* [EXERCISE] Scan the entries for lines with the word "cross" and copy those lines.

* [DATA SUPPLIED]
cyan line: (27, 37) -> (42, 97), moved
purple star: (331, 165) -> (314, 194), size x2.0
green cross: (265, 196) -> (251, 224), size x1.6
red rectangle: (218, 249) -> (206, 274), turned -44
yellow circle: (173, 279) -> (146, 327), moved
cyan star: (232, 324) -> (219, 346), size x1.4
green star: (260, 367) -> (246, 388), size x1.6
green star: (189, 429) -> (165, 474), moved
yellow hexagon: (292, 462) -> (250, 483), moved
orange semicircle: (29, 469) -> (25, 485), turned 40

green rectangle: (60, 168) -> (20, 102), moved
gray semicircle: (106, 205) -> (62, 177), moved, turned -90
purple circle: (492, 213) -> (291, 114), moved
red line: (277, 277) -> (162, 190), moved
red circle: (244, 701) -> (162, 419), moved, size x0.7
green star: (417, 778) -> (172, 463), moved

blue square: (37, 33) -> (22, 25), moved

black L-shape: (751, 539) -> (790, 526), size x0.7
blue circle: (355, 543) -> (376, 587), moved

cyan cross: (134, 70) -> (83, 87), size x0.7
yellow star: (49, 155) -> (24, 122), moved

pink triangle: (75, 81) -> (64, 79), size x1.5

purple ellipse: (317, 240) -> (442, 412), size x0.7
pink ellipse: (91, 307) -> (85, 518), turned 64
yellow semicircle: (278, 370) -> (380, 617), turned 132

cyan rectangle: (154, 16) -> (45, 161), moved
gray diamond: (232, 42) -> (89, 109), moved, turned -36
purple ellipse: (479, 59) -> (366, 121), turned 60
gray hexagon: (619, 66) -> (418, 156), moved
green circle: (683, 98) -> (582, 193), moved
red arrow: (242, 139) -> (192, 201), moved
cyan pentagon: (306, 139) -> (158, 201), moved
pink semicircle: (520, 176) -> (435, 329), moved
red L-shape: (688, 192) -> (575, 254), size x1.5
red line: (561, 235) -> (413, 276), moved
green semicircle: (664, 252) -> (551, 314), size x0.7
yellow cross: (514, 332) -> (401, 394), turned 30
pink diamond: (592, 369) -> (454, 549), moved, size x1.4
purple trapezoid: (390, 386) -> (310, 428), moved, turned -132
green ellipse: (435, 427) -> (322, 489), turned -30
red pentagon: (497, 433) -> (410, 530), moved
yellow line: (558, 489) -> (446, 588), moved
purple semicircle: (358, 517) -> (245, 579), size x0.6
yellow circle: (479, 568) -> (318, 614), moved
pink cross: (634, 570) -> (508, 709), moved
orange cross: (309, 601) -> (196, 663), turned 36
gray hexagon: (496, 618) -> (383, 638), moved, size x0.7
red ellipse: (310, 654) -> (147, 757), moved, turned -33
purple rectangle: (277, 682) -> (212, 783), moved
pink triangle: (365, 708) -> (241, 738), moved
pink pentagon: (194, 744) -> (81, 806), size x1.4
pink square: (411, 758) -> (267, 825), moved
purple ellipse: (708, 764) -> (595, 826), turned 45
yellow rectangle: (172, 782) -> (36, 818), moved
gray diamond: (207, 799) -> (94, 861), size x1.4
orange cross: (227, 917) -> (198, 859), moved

* [COMPLETED TASK]
green cross: (265, 196) -> (251, 224), size x1.6
cyan cross: (134, 70) -> (83, 87), size x0.7
yellow cross: (514, 332) -> (401, 394), turned 30
pink cross: (634, 570) -> (508, 709), moved
orange cross: (309, 601) -> (196, 663), turned 36
orange cross: (227, 917) -> (198, 859), moved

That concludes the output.